### [Work item]
Retype the listing exactly, minus its pictures.

### [Provided material]
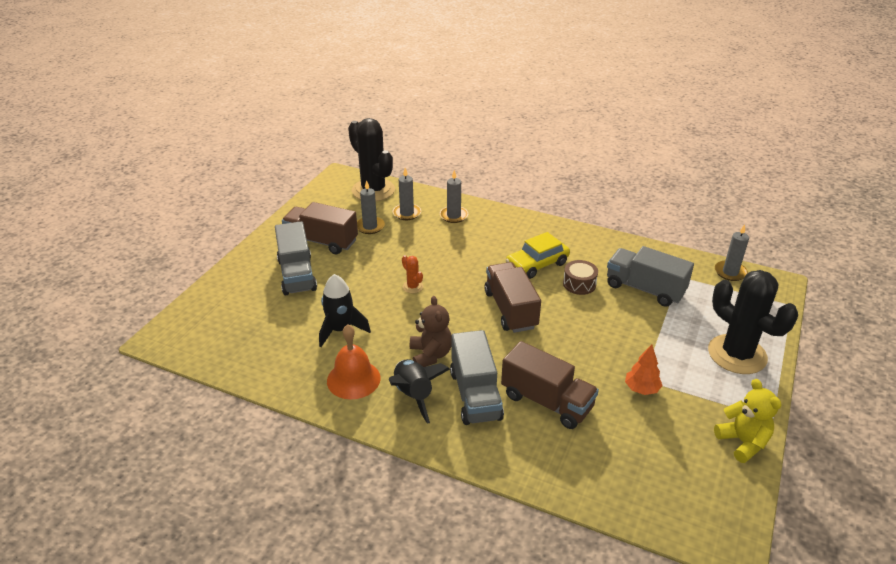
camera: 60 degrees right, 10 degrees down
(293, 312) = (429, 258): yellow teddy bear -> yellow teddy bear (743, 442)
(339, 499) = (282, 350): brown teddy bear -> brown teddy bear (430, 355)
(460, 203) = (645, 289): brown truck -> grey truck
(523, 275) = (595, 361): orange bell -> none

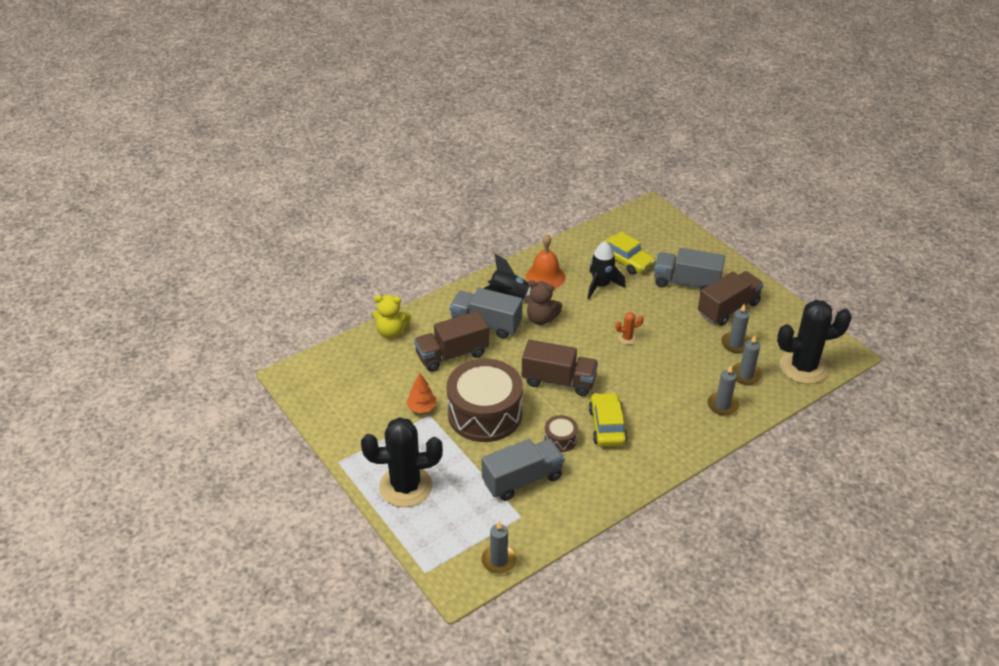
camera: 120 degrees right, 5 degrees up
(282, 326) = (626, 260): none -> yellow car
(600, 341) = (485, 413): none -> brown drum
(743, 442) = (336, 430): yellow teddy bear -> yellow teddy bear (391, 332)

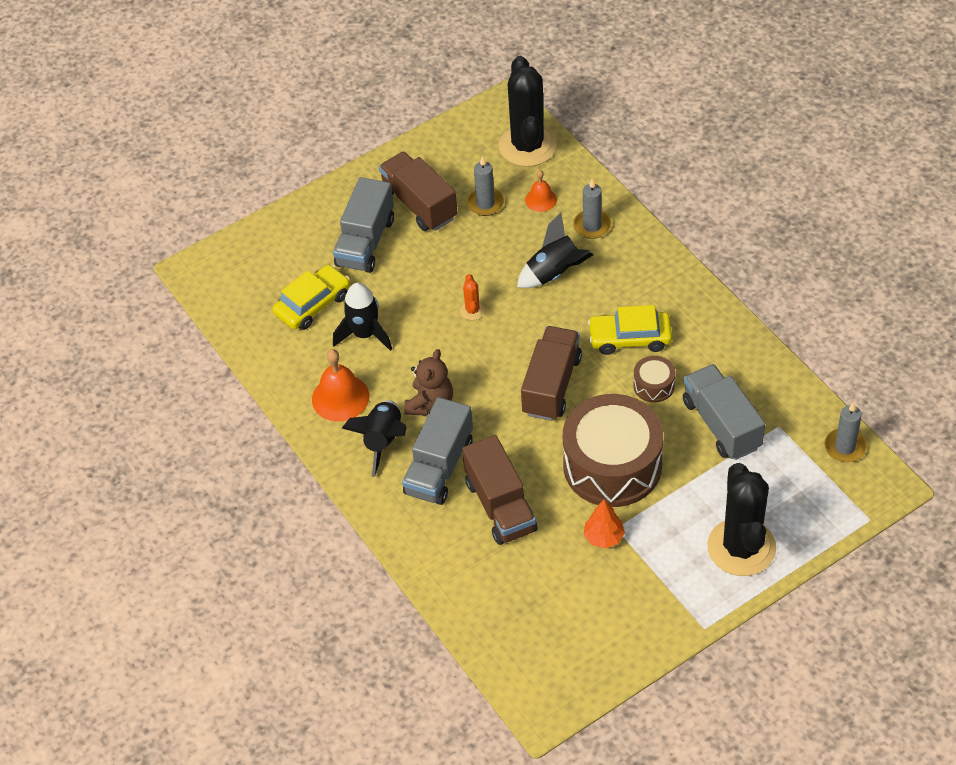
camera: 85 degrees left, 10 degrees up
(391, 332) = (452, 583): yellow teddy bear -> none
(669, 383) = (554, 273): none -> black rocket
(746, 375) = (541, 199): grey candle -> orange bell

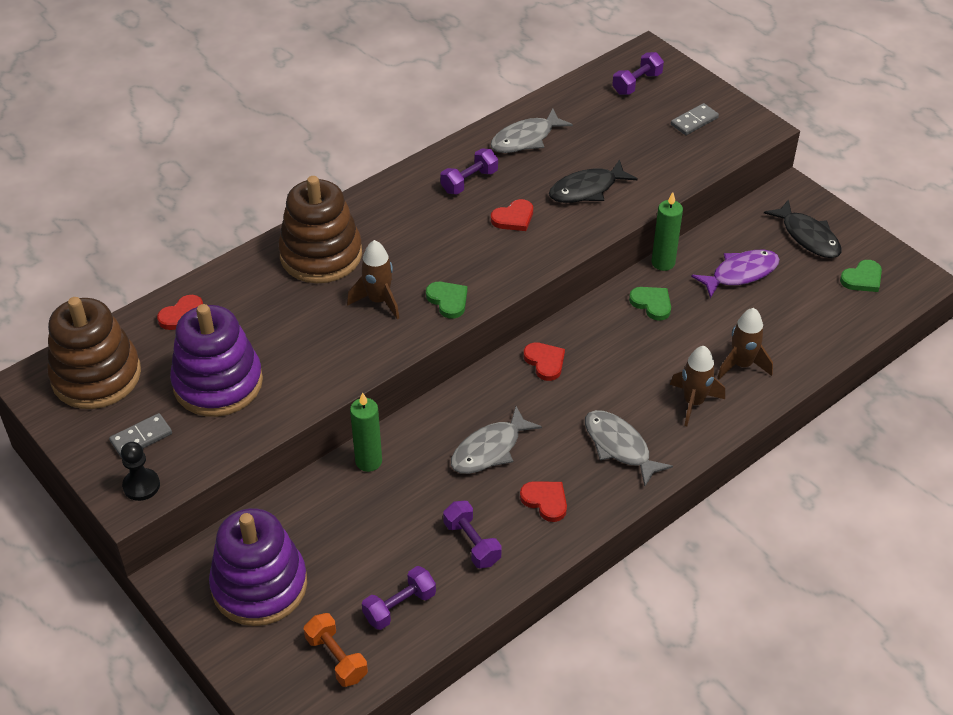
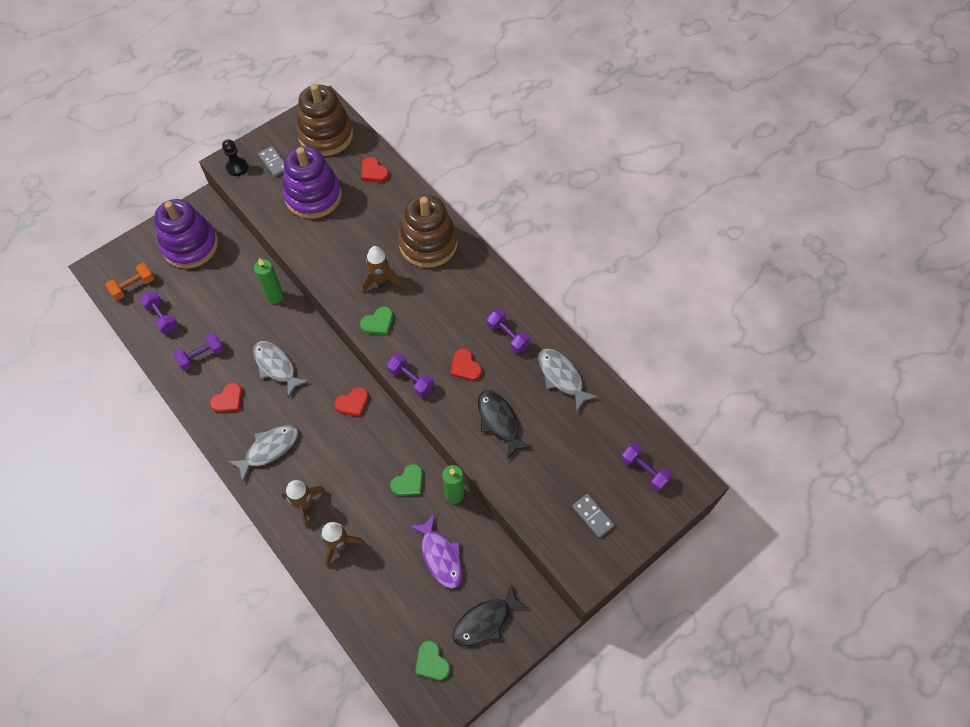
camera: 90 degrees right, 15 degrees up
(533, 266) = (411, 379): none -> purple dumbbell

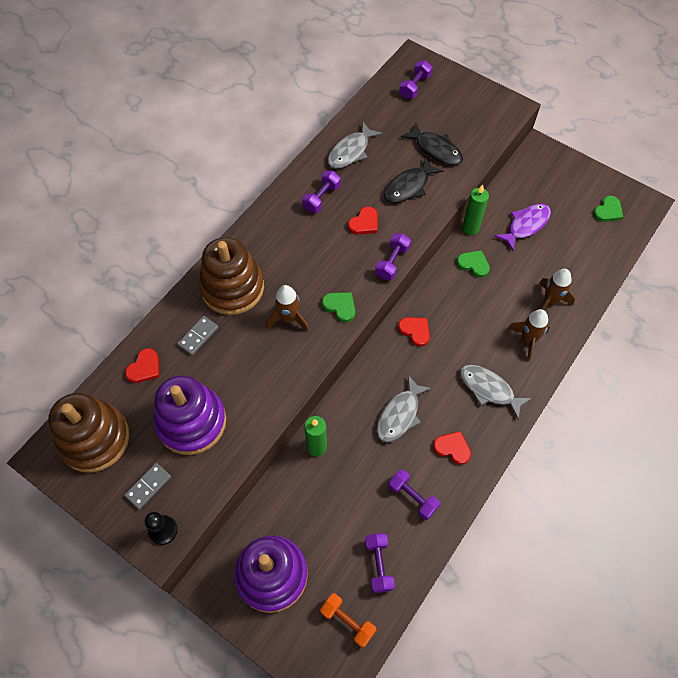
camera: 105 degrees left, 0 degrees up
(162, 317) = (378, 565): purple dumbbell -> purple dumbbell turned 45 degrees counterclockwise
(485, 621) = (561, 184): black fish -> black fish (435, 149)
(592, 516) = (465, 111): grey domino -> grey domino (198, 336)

### [Task output]
camera: 60 degrees right, 10 degrees down
(293, 312) = (429, 258): yellow teddy bear -> yellow teddy bear (743, 442)
(339, 499) = (282, 350): brown teddy bear -> brown teddy bear (430, 355)
(460, 203) = (645, 289): brown truck -> grey truck
(523, 275) = (595, 361): orange bell -> none

camera: 120 degrees right, 5 degrees up
(282, 326) = (626, 260): none -> yellow car
(600, 341) = (485, 413): none -> brown drum
(743, 442) = (336, 430): yellow teddy bear -> yellow teddy bear (391, 332)

camera: 85 degrees left, 10 degrees up
(391, 332) = (452, 583): yellow teddy bear -> none
(669, 383) = (554, 273): none -> black rocket
(746, 375) = (541, 199): grey candle -> orange bell

camera: 90 degrees right, 15 degrees up
(533, 266) = (411, 379): none -> purple dumbbell

camera: 105 degrees left, 0 degrees up
(162, 317) = (378, 565): purple dumbbell -> purple dumbbell turned 45 degrees counterclockwise
(485, 621) = (561, 184): black fish -> black fish (435, 149)
(592, 516) = (465, 111): grey domino -> grey domino (198, 336)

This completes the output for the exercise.